PROBLEM REQUIREMENTS:
The records are to be copied in their entirety, exactly as given.

RECORDS FOR THIS EXERCISE:
§

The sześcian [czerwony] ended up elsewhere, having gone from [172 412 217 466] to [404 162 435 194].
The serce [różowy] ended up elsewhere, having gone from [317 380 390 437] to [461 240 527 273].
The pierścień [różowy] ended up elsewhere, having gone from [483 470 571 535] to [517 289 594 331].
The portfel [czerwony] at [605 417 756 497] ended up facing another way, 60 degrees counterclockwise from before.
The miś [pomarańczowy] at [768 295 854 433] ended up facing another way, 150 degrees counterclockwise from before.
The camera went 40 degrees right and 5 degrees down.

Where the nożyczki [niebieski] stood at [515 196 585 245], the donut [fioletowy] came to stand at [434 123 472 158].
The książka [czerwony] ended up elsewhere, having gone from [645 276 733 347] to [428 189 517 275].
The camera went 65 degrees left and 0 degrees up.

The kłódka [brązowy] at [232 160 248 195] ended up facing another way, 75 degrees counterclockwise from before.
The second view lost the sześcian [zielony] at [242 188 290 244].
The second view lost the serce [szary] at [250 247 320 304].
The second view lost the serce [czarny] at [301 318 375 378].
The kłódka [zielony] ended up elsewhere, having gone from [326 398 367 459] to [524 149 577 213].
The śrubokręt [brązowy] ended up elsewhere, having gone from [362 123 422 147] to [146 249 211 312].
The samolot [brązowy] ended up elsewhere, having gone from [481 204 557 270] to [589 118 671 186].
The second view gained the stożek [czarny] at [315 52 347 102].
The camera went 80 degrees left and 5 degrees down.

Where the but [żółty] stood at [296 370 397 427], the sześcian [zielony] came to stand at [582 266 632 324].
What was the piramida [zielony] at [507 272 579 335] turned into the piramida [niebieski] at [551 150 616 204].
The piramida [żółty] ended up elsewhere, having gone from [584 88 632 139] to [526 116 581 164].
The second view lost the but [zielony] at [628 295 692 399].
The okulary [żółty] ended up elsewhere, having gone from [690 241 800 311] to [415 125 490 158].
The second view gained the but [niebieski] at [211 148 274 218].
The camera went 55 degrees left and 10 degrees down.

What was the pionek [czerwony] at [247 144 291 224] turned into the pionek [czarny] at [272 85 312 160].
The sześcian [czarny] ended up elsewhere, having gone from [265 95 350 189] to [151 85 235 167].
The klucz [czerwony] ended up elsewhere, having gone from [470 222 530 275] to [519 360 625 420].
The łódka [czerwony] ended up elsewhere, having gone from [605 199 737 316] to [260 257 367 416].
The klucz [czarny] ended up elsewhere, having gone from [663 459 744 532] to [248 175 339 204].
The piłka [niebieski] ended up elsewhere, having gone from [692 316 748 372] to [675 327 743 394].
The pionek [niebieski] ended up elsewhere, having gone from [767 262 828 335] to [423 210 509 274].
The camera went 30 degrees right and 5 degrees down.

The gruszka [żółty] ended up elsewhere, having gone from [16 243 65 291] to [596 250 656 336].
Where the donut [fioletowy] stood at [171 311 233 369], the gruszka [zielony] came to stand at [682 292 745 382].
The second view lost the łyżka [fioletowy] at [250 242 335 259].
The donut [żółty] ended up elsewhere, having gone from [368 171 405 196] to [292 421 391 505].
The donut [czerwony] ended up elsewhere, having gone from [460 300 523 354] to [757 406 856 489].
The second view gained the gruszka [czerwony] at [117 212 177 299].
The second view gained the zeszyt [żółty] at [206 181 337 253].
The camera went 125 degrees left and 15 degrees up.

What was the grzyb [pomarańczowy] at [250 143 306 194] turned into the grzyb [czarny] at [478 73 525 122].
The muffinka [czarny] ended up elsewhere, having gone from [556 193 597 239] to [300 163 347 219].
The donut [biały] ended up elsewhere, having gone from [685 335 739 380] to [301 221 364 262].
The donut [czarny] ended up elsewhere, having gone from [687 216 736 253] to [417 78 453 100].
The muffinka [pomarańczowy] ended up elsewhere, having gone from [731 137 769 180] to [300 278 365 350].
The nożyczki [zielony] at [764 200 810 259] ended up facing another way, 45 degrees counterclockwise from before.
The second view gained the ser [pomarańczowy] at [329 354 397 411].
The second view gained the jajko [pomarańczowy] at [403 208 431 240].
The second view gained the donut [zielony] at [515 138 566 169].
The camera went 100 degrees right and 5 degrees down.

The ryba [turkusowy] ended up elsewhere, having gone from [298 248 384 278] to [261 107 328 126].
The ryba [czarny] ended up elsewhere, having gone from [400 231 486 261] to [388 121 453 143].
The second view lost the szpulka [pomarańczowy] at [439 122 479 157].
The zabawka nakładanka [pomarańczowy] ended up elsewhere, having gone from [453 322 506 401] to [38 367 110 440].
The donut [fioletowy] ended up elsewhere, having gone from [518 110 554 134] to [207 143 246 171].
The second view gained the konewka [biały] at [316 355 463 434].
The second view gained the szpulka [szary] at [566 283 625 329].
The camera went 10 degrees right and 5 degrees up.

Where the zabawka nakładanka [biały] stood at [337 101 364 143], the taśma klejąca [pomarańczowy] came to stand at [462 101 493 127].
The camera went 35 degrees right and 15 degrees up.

§

ANSWER TO THE EXERCISE:
The sześcian [czerwony] ended up elsewhere, having gone from [172 412 217 466] to [404 162 435 194].
The serce [różowy] ended up elsewhere, having gone from [317 380 390 437] to [461 240 527 273].
The pierścień [różowy] ended up elsewhere, having gone from [483 470 571 535] to [517 289 594 331].
The portfel [czerwony] at [605 417 756 497] ended up facing another way, 60 degrees counterclockwise from before.
The miś [pomarańczowy] at [768 295 854 433] ended up facing another way, 150 degrees counterclockwise from before.
The camera went 40 degrees right and 5 degrees down.

Where the nożyczki [niebieski] stood at [515 196 585 245], the donut [fioletowy] came to stand at [434 123 472 158].
The książka [czerwony] ended up elsewhere, having gone from [645 276 733 347] to [428 189 517 275].
The camera went 65 degrees left and 0 degrees up.

The kłódka [brązowy] at [232 160 248 195] ended up facing another way, 75 degrees counterclockwise from before.
The second view lost the sześcian [zielony] at [242 188 290 244].
The second view lost the serce [szary] at [250 247 320 304].
The second view lost the serce [czarny] at [301 318 375 378].
The kłódka [zielony] ended up elsewhere, having gone from [326 398 367 459] to [524 149 577 213].
The śrubokręt [brązowy] ended up elsewhere, having gone from [362 123 422 147] to [146 249 211 312].
The samolot [brązowy] ended up elsewhere, having gone from [481 204 557 270] to [589 118 671 186].
The second view gained the stożek [czarny] at [315 52 347 102].
The camera went 80 degrees left and 5 degrees down.

Where the but [żółty] stood at [296 370 397 427], the sześcian [zielony] came to stand at [582 266 632 324].
What was the piramida [zielony] at [507 272 579 335] turned into the piramida [niebieski] at [551 150 616 204].
The piramida [żółty] ended up elsewhere, having gone from [584 88 632 139] to [526 116 581 164].
The second view lost the but [zielony] at [628 295 692 399].
The okulary [żółty] ended up elsewhere, having gone from [690 241 800 311] to [415 125 490 158].
The second view gained the but [niebieski] at [211 148 274 218].
The camera went 55 degrees left and 10 degrees down.

What was the pionek [czerwony] at [247 144 291 224] turned into the pionek [czarny] at [272 85 312 160].
The sześcian [czarny] ended up elsewhere, having gone from [265 95 350 189] to [151 85 235 167].
The klucz [czerwony] ended up elsewhere, having gone from [470 222 530 275] to [519 360 625 420].
The łódka [czerwony] ended up elsewhere, having gone from [605 199 737 316] to [260 257 367 416].
The klucz [czarny] ended up elsewhere, having gone from [663 459 744 532] to [248 175 339 204].
The piłka [niebieski] ended up elsewhere, having gone from [692 316 748 372] to [675 327 743 394].
The pionek [niebieski] ended up elsewhere, having gone from [767 262 828 335] to [423 210 509 274].
The camera went 30 degrees right and 5 degrees down.

The gruszka [żółty] ended up elsewhere, having gone from [16 243 65 291] to [596 250 656 336].
Where the donut [fioletowy] stood at [171 311 233 369], the gruszka [zielony] came to stand at [682 292 745 382].
The second view lost the łyżka [fioletowy] at [250 242 335 259].
The donut [żółty] ended up elsewhere, having gone from [368 171 405 196] to [292 421 391 505].
The donut [czerwony] ended up elsewhere, having gone from [460 300 523 354] to [757 406 856 489].
The second view gained the gruszka [czerwony] at [117 212 177 299].
The second view gained the zeszyt [żółty] at [206 181 337 253].
The camera went 125 degrees left and 15 degrees up.

What was the grzyb [pomarańczowy] at [250 143 306 194] turned into the grzyb [czarny] at [478 73 525 122].
The muffinka [czarny] ended up elsewhere, having gone from [556 193 597 239] to [300 163 347 219].
The donut [biały] ended up elsewhere, having gone from [685 335 739 380] to [301 221 364 262].
The donut [czarny] ended up elsewhere, having gone from [687 216 736 253] to [417 78 453 100].
The muffinka [pomarańczowy] ended up elsewhere, having gone from [731 137 769 180] to [300 278 365 350].
The nożyczki [zielony] at [764 200 810 259] ended up facing another way, 45 degrees counterclockwise from before.
The second view gained the ser [pomarańczowy] at [329 354 397 411].
The second view gained the jajko [pomarańczowy] at [403 208 431 240].
The second view gained the donut [zielony] at [515 138 566 169].
The camera went 100 degrees right and 5 degrees down.

The ryba [turkusowy] ended up elsewhere, having gone from [298 248 384 278] to [261 107 328 126].
The ryba [czarny] ended up elsewhere, having gone from [400 231 486 261] to [388 121 453 143].
The second view lost the szpulka [pomarańczowy] at [439 122 479 157].
The zabawka nakładanka [pomarańczowy] ended up elsewhere, having gone from [453 322 506 401] to [38 367 110 440].
The donut [fioletowy] ended up elsewhere, having gone from [518 110 554 134] to [207 143 246 171].
The second view gained the konewka [biały] at [316 355 463 434].
The second view gained the szpulka [szary] at [566 283 625 329].
The camera went 10 degrees right and 5 degrees up.

Where the zabawka nakładanka [biały] stood at [337 101 364 143], the taśma klejąca [pomarańczowy] came to stand at [462 101 493 127].
The camera went 35 degrees right and 15 degrees up.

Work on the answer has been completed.